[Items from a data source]
§

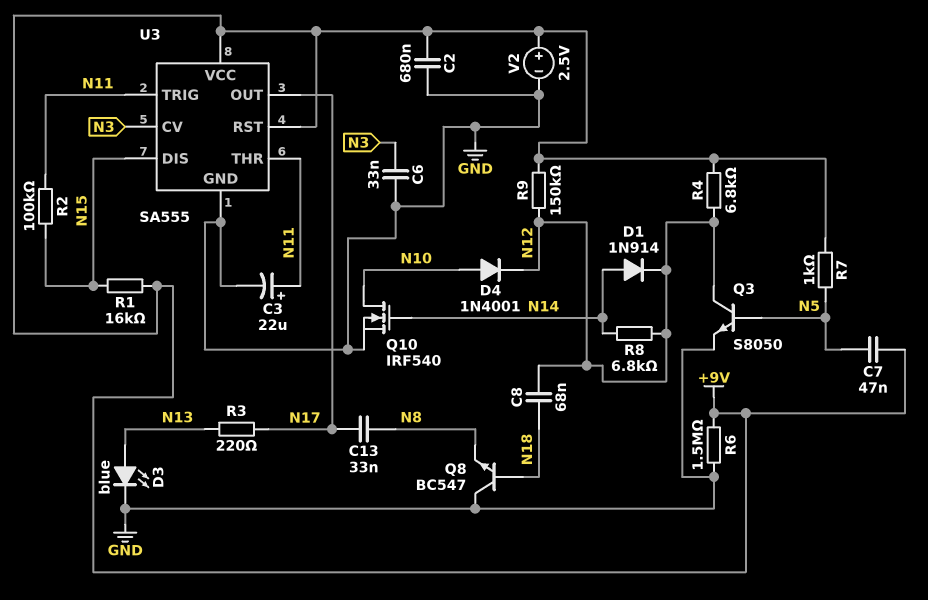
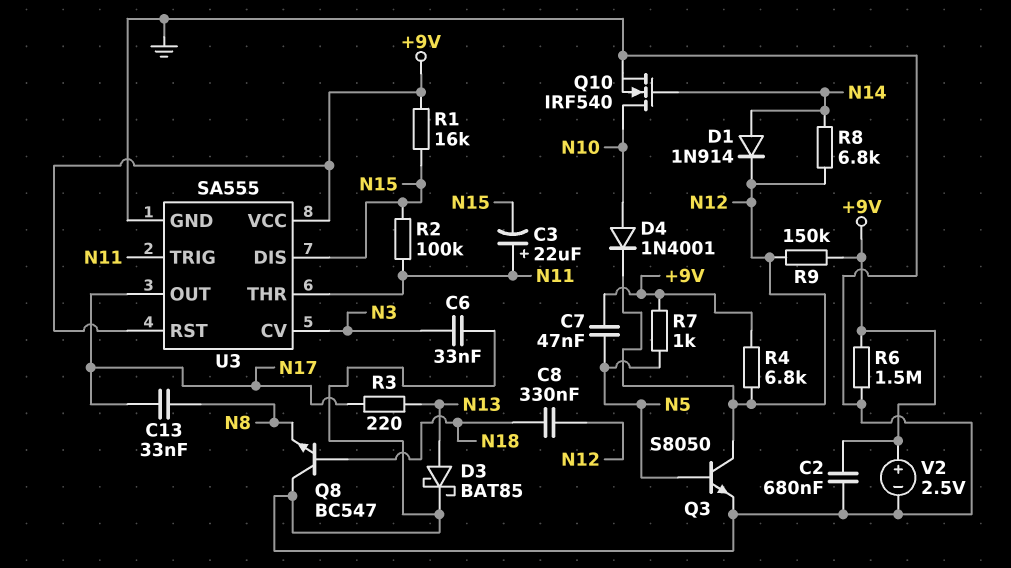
C3: 22uF (plus N11, minus GND) -> 22uF (plus N11, minus N15)
C8: 68nF (N12, N18) -> 330nF (N12, N18)
D3: LED blue (A N13, K GND) -> schottky BAT85 (A N13, K GND)

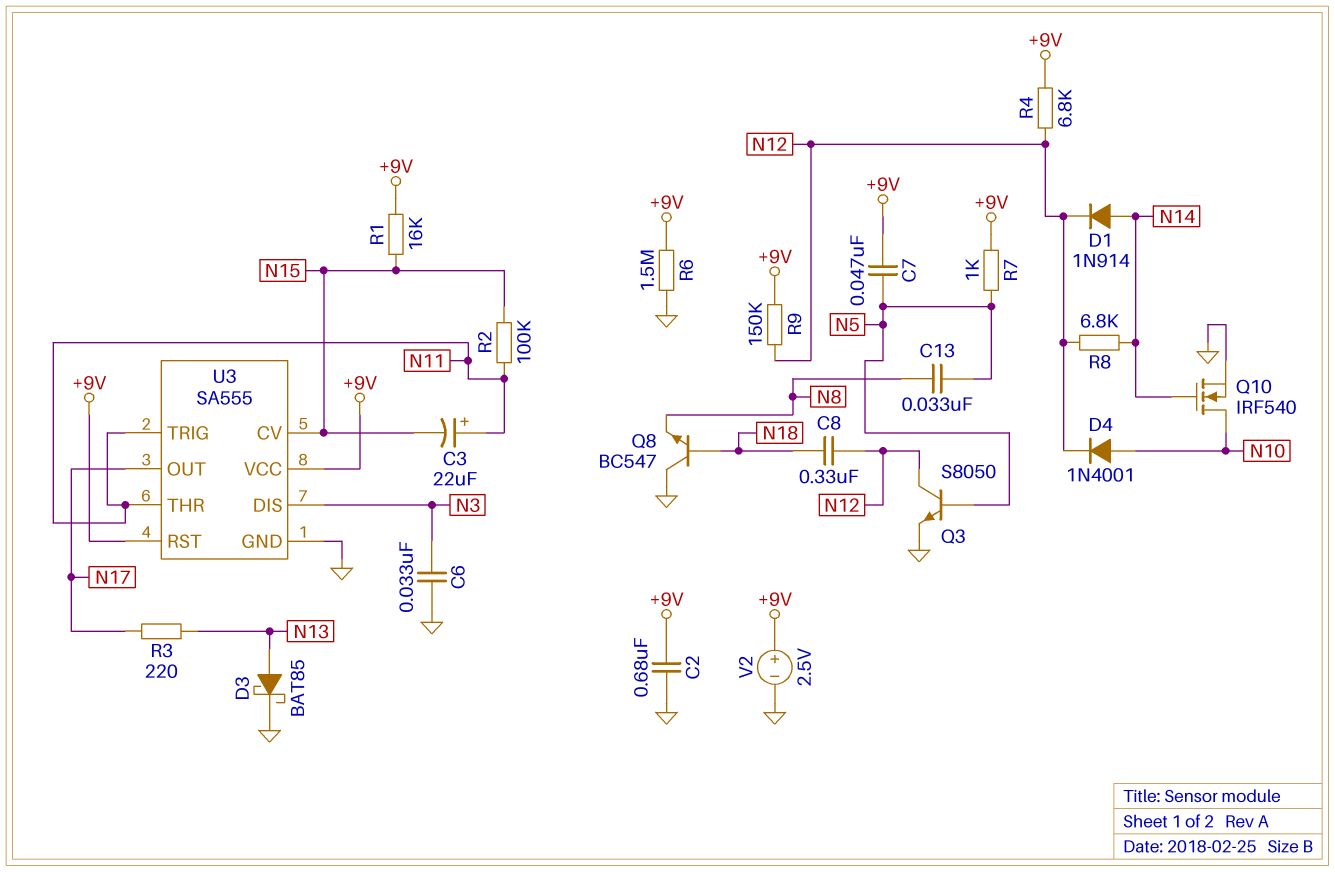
C13: 33nF (N8, N17) -> 33nF (N5, N8)
U3 pin CV: N3 -> N15
U3 pin DIS: N15 -> N3

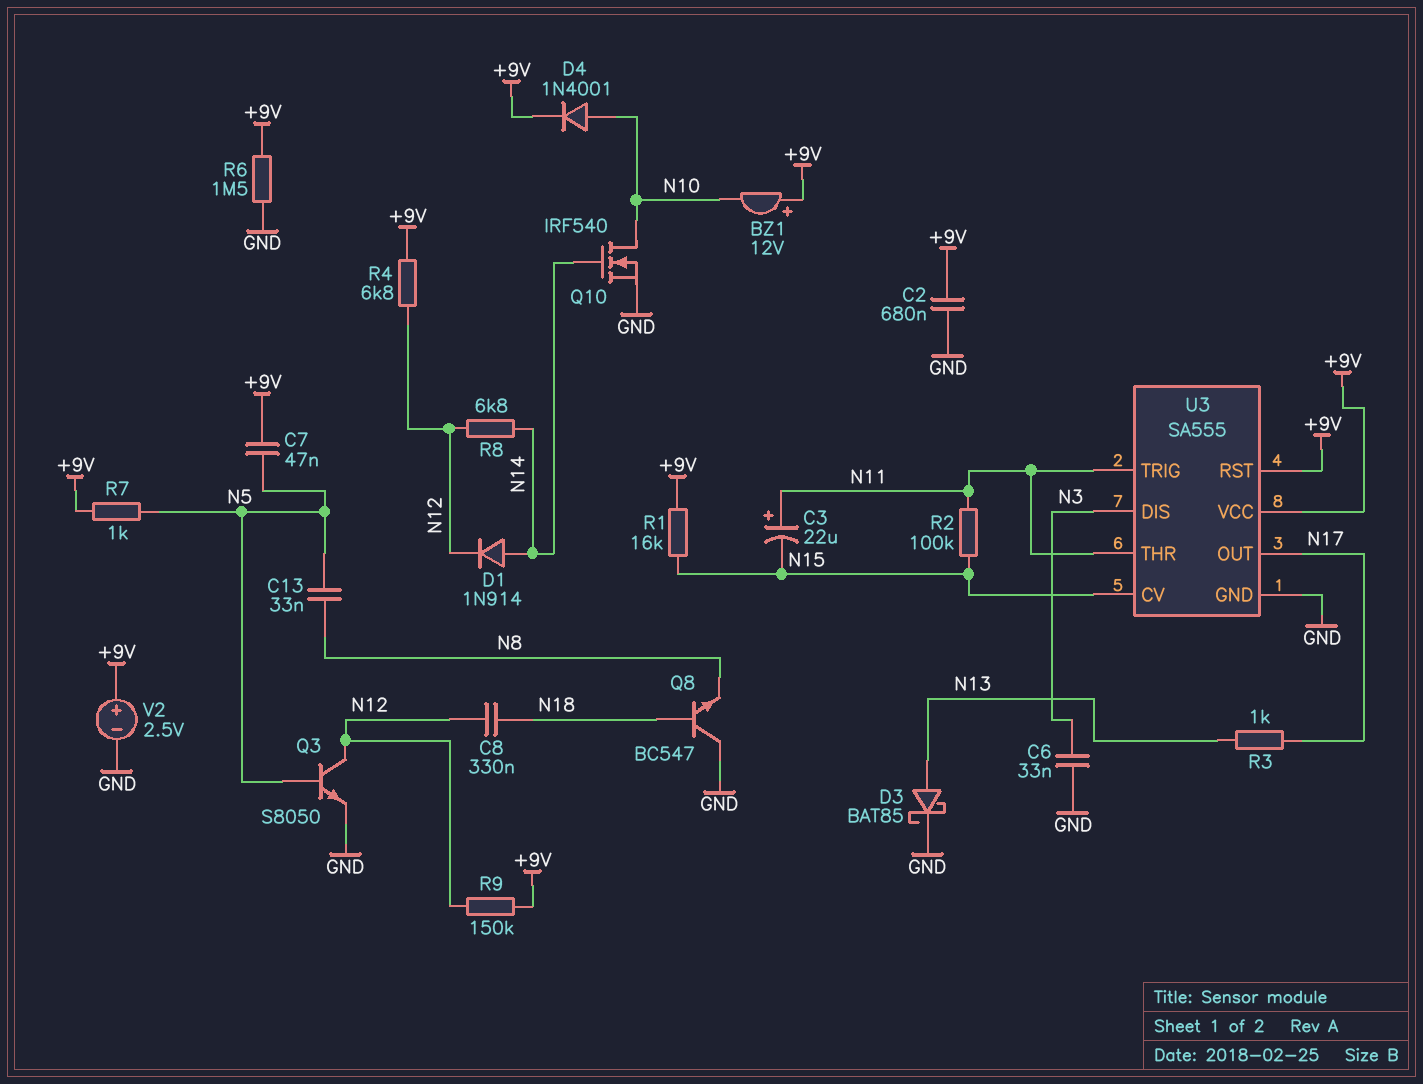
BZ1: none -> buzzer 12V (plus +9V, minus N10)
D4: diode 1N4001 (A N10, K N12) -> diode 1N4001 (A N10, K +9V)
R3: 220 (N13, N17) -> 1k (N13, N17)

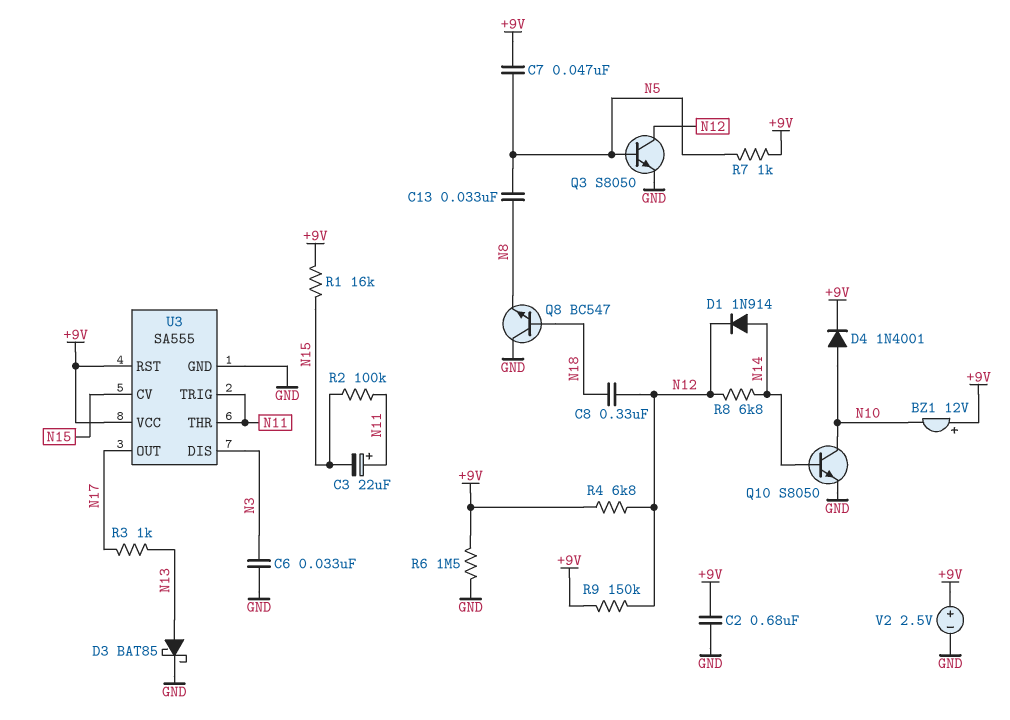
Q10: NMOS IRF540 (G N14, D N10, S GND) -> NPN S8050 (B N14, C N10, E GND)

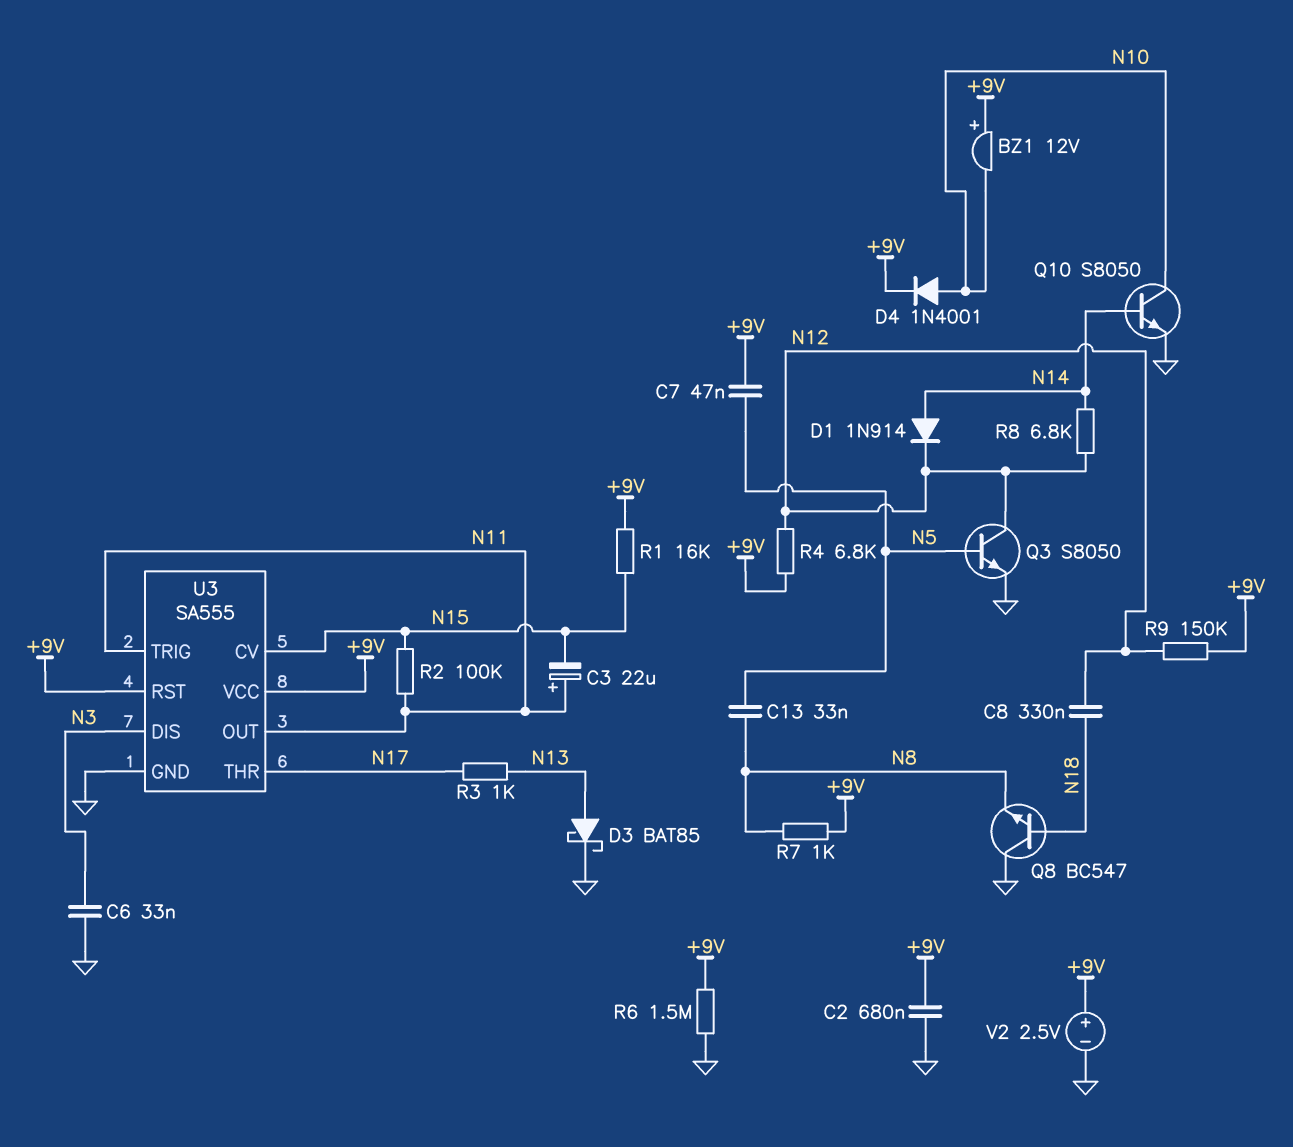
R7: 1k (+9V, N5) -> 1k (+9V, N8)
U3 pin OUT: N17 -> N11
U3 pin THR: N11 -> N17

§

**WHAT TO WORK ON**
Copy each entry exactly as written. Images should not appear in the copy.

**EXERCISE RESULT**
C3: 22uF (plus N11, minus GND) -> 22uF (plus N11, minus N15)
C8: 68nF (N12, N18) -> 330nF (N12, N18)
D3: LED blue (A N13, K GND) -> schottky BAT85 (A N13, K GND)

C13: 33nF (N8, N17) -> 33nF (N5, N8)
U3 pin CV: N3 -> N15
U3 pin DIS: N15 -> N3

BZ1: none -> buzzer 12V (plus +9V, minus N10)
D4: diode 1N4001 (A N10, K N12) -> diode 1N4001 (A N10, K +9V)
R3: 220 (N13, N17) -> 1k (N13, N17)

Q10: NMOS IRF540 (G N14, D N10, S GND) -> NPN S8050 (B N14, C N10, E GND)

R7: 1k (+9V, N5) -> 1k (+9V, N8)
U3 pin OUT: N17 -> N11
U3 pin THR: N11 -> N17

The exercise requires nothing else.